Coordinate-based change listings

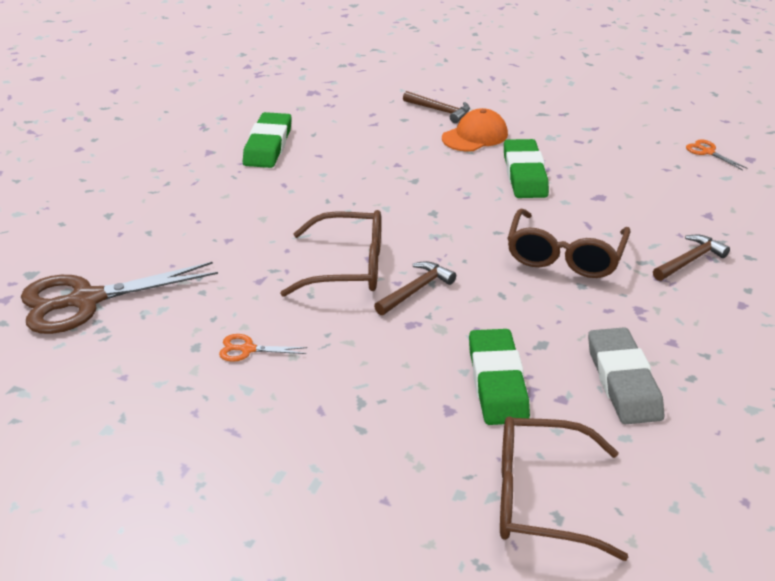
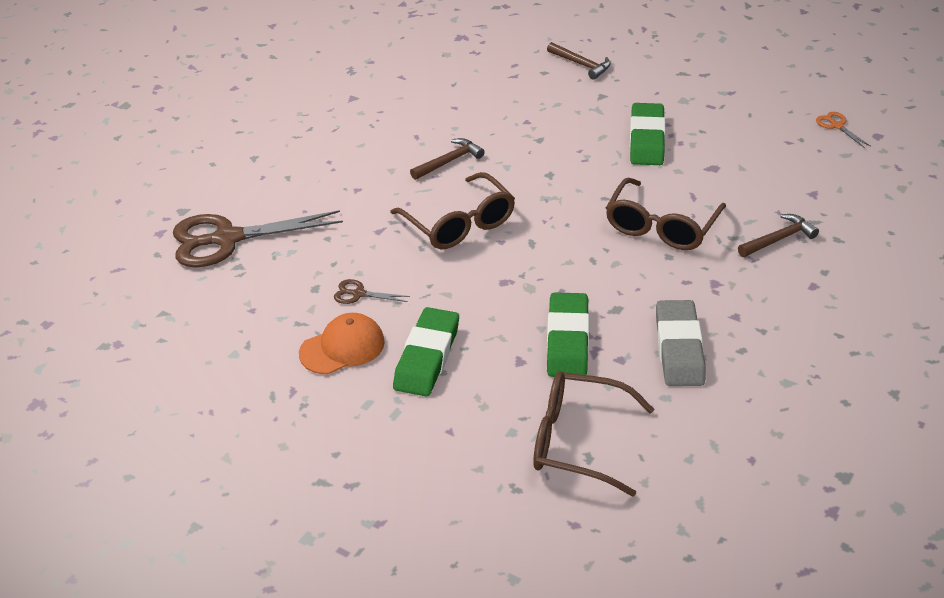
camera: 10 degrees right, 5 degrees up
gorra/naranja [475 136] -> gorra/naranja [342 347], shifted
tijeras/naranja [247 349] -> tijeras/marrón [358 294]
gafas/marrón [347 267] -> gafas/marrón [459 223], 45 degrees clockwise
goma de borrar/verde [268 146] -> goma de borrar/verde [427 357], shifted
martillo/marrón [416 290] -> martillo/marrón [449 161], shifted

...

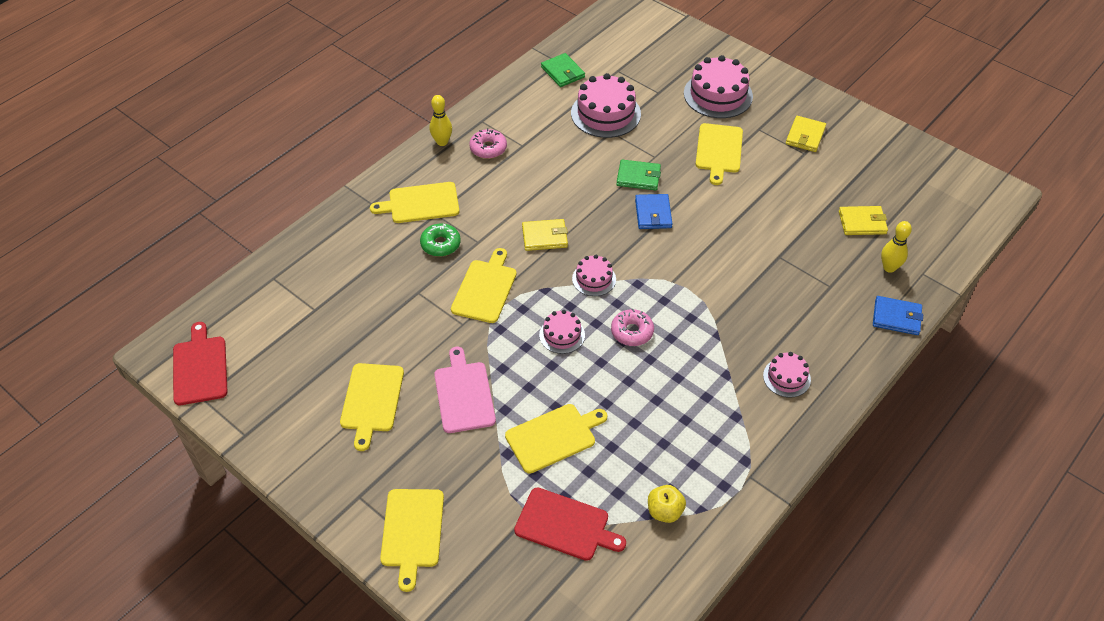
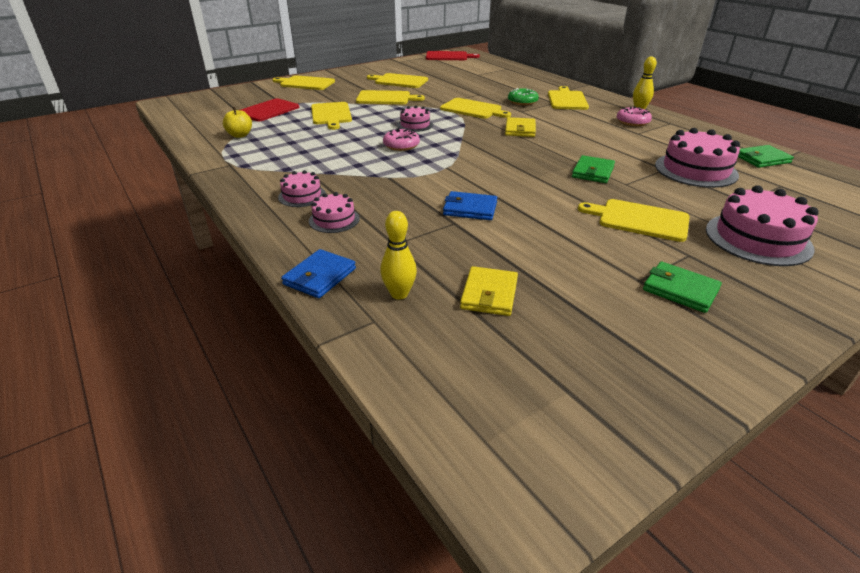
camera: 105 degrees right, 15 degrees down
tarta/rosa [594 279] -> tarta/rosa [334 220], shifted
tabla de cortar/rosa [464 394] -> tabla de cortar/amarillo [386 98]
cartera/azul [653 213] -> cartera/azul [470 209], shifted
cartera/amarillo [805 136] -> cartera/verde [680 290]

* [What is required] Gather all lines with the string "naranja" from the data.

* [Result]
gorra/naranja [475 136] -> gorra/naranja [342 347], shifted
tijeras/naranja [247 349] -> tijeras/marrón [358 294]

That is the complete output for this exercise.